◆ **ABOUT THIS TASK**: Give back every record word for word, keeping the pictures out.

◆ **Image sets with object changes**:

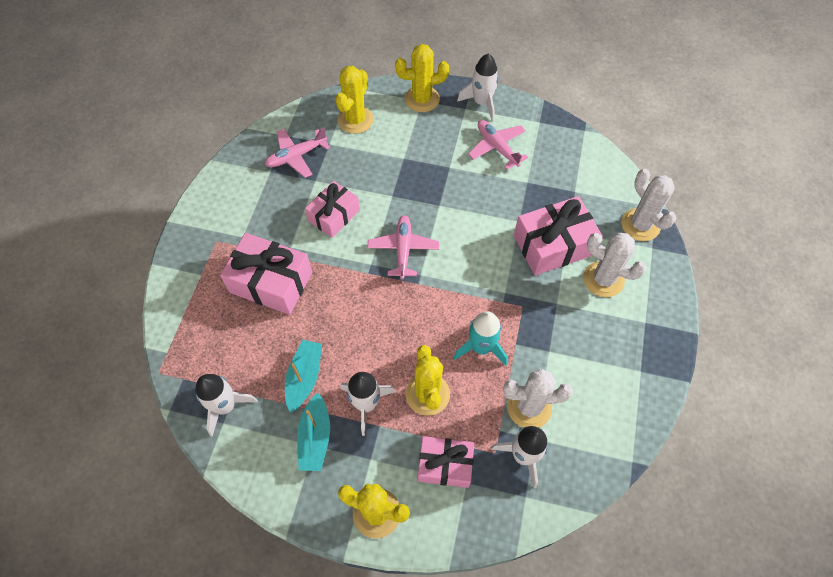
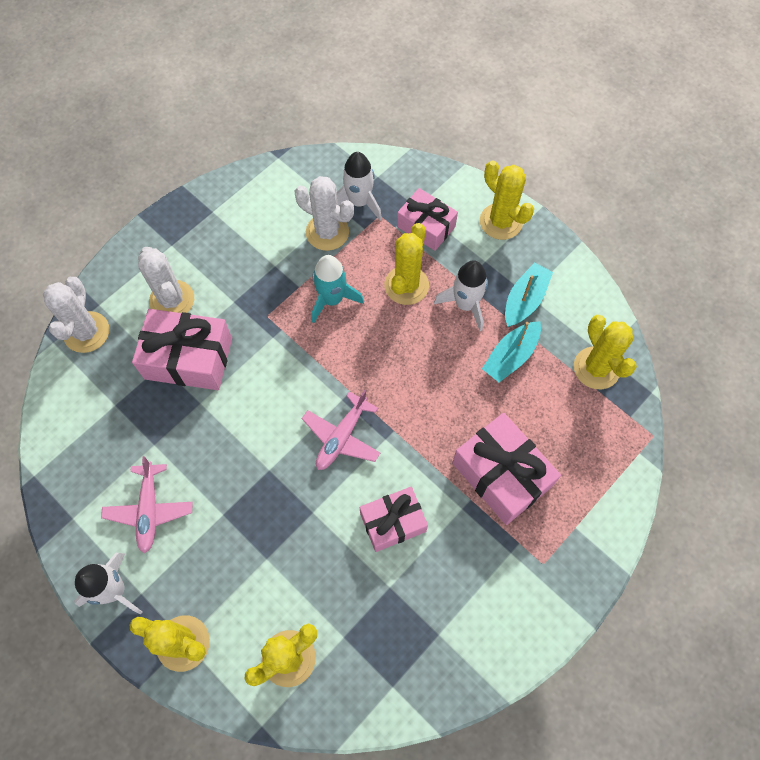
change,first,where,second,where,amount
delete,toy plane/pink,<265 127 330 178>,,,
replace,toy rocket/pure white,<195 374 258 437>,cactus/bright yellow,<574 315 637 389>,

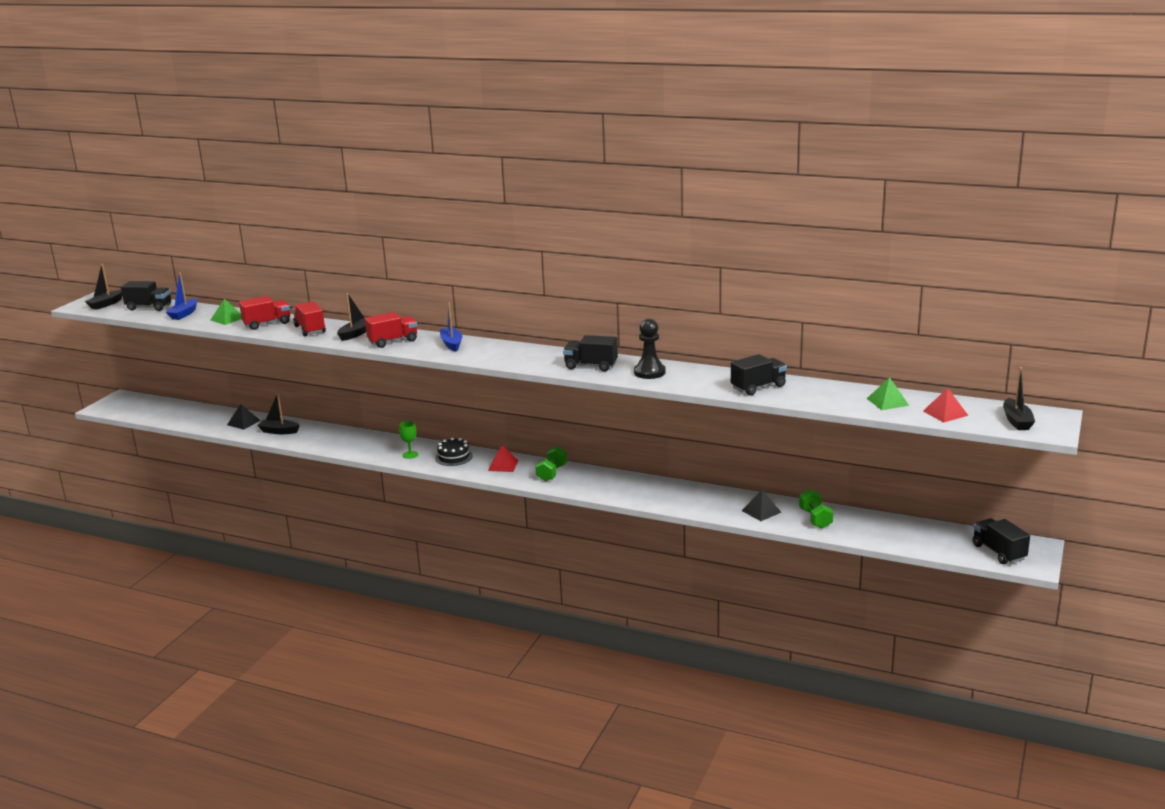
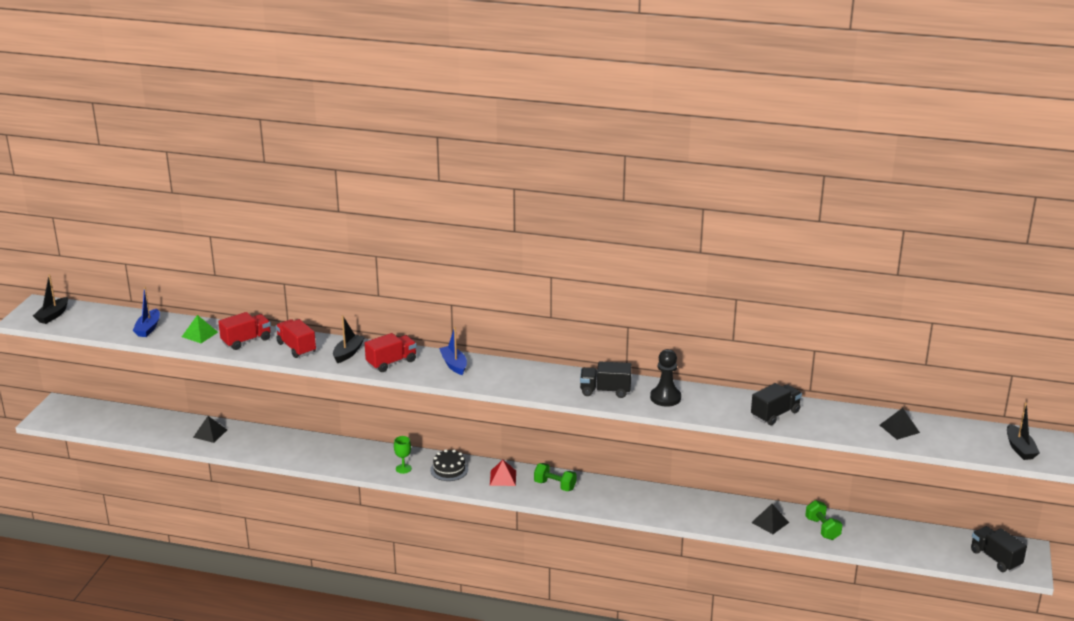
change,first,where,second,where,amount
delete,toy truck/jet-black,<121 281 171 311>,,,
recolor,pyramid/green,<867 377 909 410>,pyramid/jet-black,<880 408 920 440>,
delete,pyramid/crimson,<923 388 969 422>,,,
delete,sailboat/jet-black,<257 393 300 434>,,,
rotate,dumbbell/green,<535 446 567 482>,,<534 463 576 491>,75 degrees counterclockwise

◆ **RESPONSE AREA**:
change,first,where,second,where,amount
delete,toy plane/pink,<265 127 330 178>,,,
replace,toy rocket/pure white,<195 374 258 437>,cactus/bright yellow,<574 315 637 389>,

change,first,where,second,where,amount
delete,toy truck/jet-black,<121 281 171 311>,,,
recolor,pyramid/green,<867 377 909 410>,pyramid/jet-black,<880 408 920 440>,
delete,pyramid/crimson,<923 388 969 422>,,,
delete,sailboat/jet-black,<257 393 300 434>,,,
rotate,dumbbell/green,<535 446 567 482>,,<534 463 576 491>,75 degrees counterclockwise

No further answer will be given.